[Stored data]
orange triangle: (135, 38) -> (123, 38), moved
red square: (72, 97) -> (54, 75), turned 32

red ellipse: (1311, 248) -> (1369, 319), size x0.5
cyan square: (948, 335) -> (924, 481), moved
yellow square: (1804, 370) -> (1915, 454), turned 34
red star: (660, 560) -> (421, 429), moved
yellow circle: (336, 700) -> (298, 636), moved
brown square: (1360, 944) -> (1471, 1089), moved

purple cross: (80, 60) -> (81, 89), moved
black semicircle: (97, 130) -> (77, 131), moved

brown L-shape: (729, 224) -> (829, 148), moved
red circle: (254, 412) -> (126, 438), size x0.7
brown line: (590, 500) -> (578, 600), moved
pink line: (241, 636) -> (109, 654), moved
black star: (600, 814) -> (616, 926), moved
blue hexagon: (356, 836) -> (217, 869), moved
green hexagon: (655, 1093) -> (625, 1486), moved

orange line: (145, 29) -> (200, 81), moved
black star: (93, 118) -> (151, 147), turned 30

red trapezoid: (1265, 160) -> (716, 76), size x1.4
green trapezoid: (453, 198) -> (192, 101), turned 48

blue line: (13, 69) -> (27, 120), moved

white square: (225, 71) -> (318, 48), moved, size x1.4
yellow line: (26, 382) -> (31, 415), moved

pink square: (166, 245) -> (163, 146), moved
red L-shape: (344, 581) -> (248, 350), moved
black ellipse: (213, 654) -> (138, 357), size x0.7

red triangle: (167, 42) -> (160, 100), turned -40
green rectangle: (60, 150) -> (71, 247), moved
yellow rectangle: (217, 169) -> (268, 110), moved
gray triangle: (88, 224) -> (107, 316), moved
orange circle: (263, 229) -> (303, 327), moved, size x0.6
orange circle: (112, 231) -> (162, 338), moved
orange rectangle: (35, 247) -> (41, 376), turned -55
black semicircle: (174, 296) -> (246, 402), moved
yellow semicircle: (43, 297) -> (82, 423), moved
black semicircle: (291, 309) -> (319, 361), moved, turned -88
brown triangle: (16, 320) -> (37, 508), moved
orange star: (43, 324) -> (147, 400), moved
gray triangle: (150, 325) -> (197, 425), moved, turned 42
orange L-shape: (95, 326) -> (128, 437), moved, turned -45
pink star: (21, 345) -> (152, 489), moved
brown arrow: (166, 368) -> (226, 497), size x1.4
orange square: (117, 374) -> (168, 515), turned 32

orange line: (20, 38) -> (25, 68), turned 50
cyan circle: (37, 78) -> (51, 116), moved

Aim of the exercise ▸ Your task is to copy every line of the entries that contains the string "semicircle".

Answer to this exercise ▸
black semicircle: (97, 130) -> (77, 131), moved
black semicircle: (174, 296) -> (246, 402), moved
yellow semicircle: (43, 297) -> (82, 423), moved
black semicircle: (291, 309) -> (319, 361), moved, turned -88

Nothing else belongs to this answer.